Reproduce the section of the listing that begins at the line containing "camera: 10 degrees right, 15 degrees up" and finishes at the line containing "turquoise camera [767,234,848,297]". Include both end lines and nothing beyond them.

◆ RECORDS PROVIDED
= = = = = = =

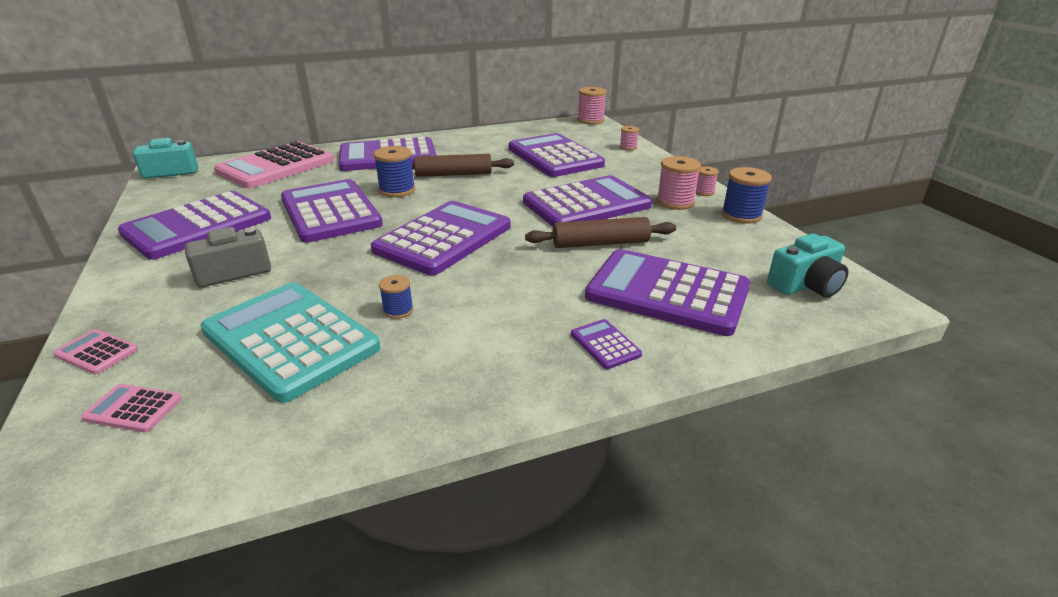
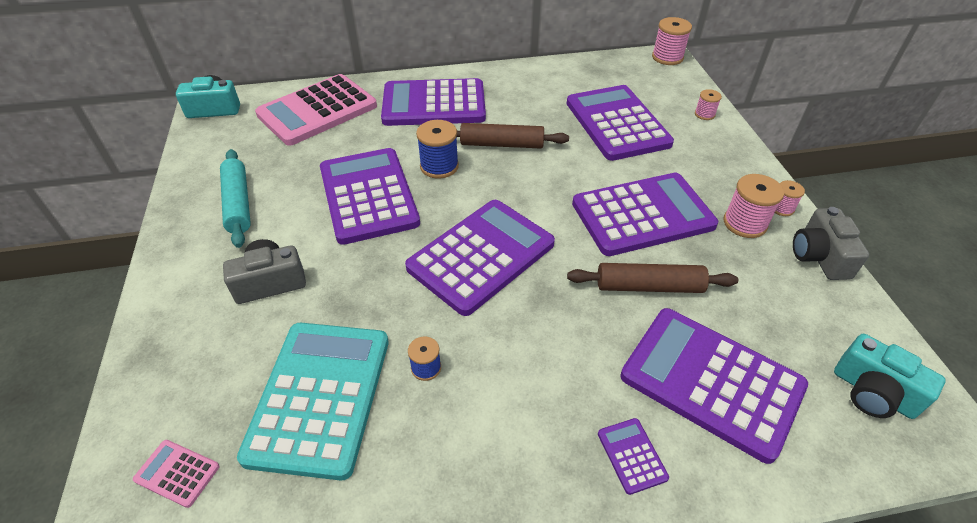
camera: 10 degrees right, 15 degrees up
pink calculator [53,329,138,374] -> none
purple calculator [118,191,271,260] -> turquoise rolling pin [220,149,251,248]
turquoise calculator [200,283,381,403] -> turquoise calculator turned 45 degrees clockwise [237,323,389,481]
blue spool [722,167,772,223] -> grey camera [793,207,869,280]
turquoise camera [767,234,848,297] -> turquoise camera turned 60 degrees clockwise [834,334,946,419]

= = = = = = =

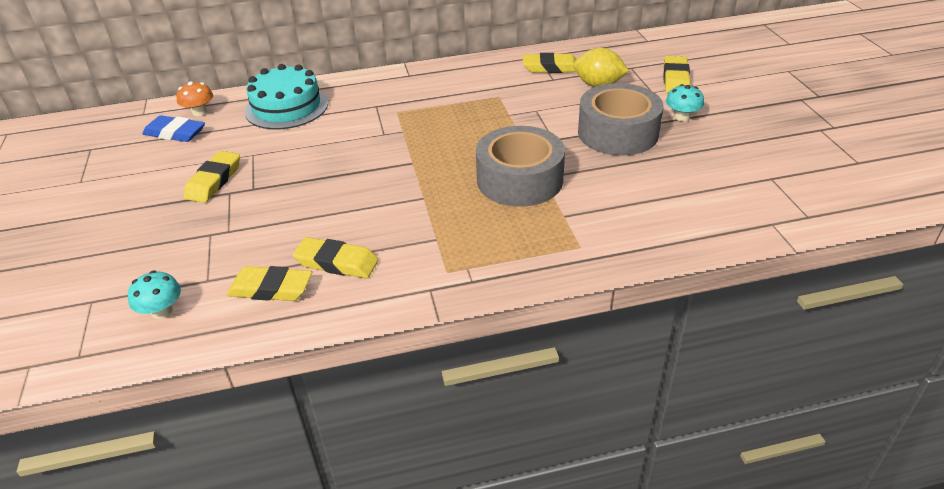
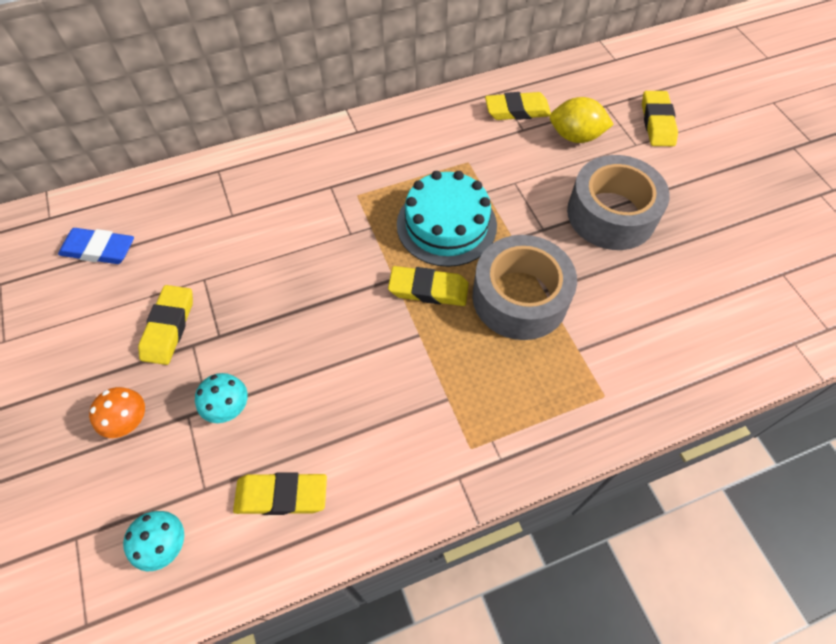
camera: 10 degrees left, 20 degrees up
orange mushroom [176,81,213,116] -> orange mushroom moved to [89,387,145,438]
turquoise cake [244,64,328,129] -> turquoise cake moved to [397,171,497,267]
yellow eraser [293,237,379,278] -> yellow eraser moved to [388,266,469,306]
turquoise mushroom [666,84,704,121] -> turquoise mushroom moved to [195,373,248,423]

= = = = = = =

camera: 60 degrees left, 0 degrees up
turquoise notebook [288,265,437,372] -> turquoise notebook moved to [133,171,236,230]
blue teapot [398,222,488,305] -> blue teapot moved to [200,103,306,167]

= = = = = = =

◆ WRITTEN REPLY
camera: 10 degrees right, 15 degrees up
pink calculator [53,329,138,374] -> none
purple calculator [118,191,271,260] -> turquoise rolling pin [220,149,251,248]
turquoise calculator [200,283,381,403] -> turquoise calculator turned 45 degrees clockwise [237,323,389,481]
blue spool [722,167,772,223] -> grey camera [793,207,869,280]
turquoise camera [767,234,848,297] -> turquoise camera turned 60 degrees clockwise [834,334,946,419]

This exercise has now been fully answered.